## Exercise
From the line below that contains "brown rolling pin: 4 -> 1" to the line that contains "yellow bucket: 1 -> 3", repeat every line exactly, both ends included, and nothing else.

## Supplied records
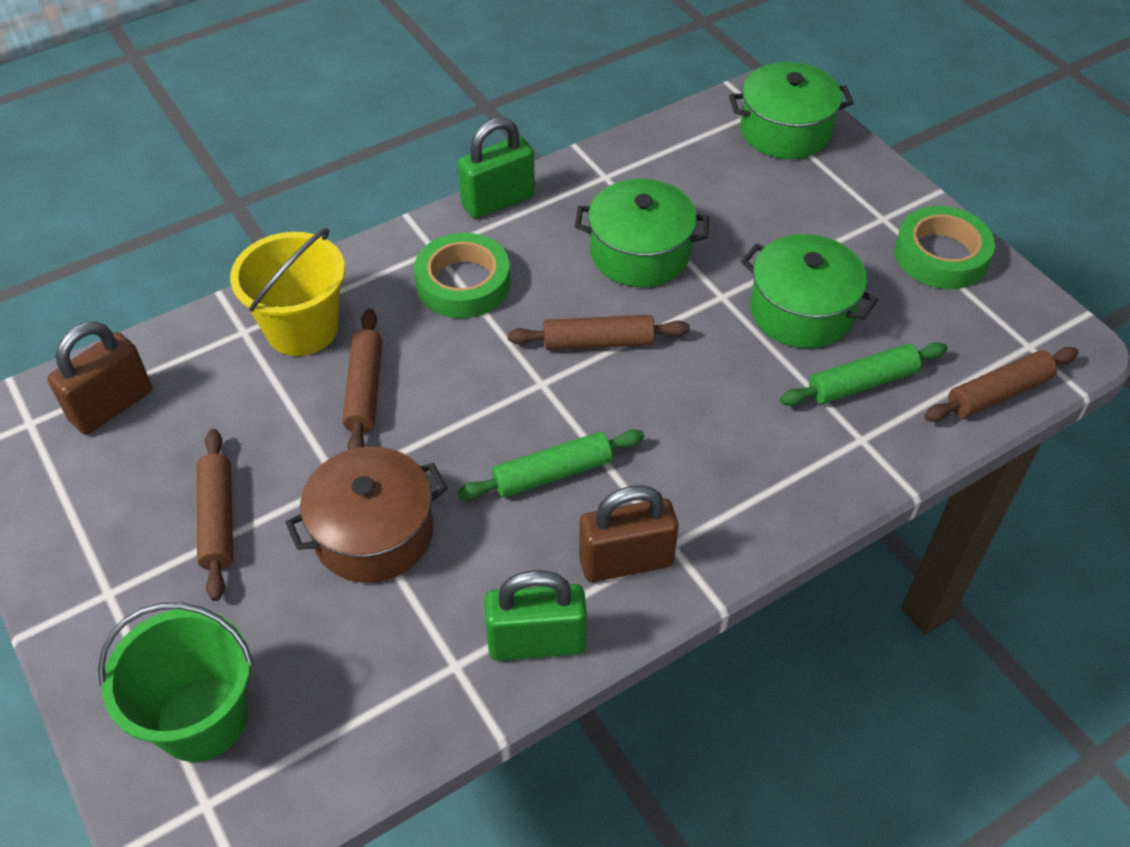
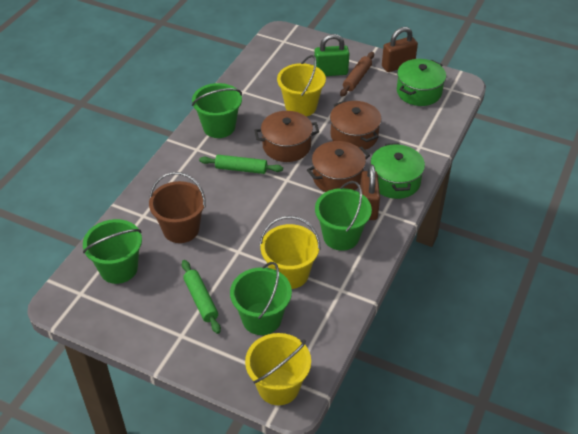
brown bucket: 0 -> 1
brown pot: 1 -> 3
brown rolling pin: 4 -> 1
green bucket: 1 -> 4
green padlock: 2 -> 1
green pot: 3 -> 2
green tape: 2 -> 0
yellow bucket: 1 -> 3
---
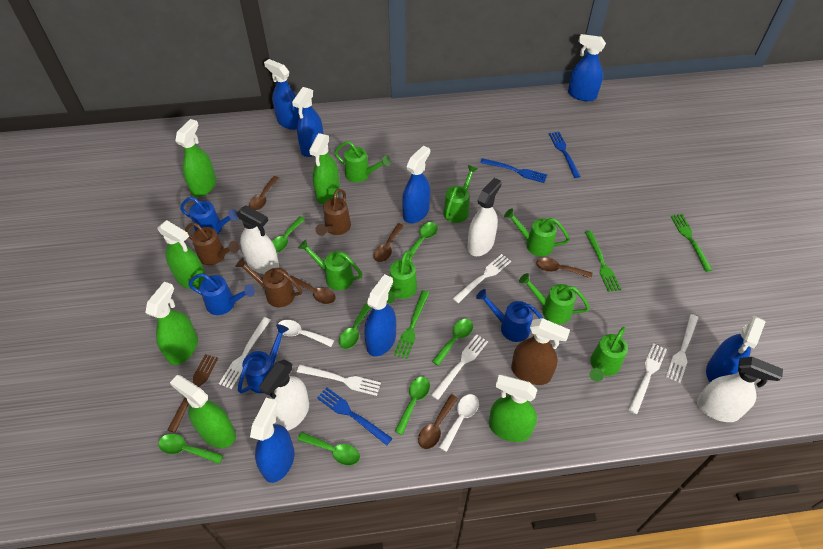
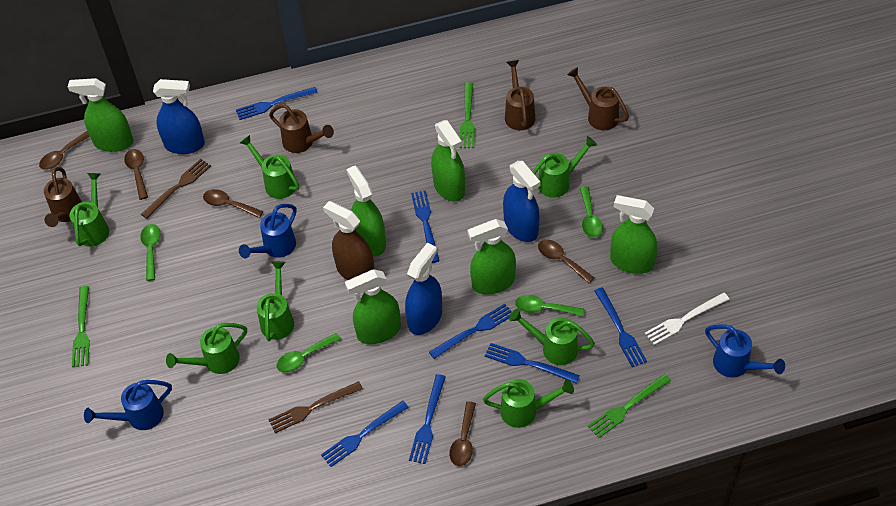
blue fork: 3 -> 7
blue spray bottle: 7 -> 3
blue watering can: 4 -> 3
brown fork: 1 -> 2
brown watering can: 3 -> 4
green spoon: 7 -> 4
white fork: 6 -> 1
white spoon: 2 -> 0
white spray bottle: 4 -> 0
--
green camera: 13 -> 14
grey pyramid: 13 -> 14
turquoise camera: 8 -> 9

## Output
brown rolling pin: 4 -> 1
green bucket: 1 -> 4
green padlock: 2 -> 1
green pot: 3 -> 2
green tape: 2 -> 0
yellow bucket: 1 -> 3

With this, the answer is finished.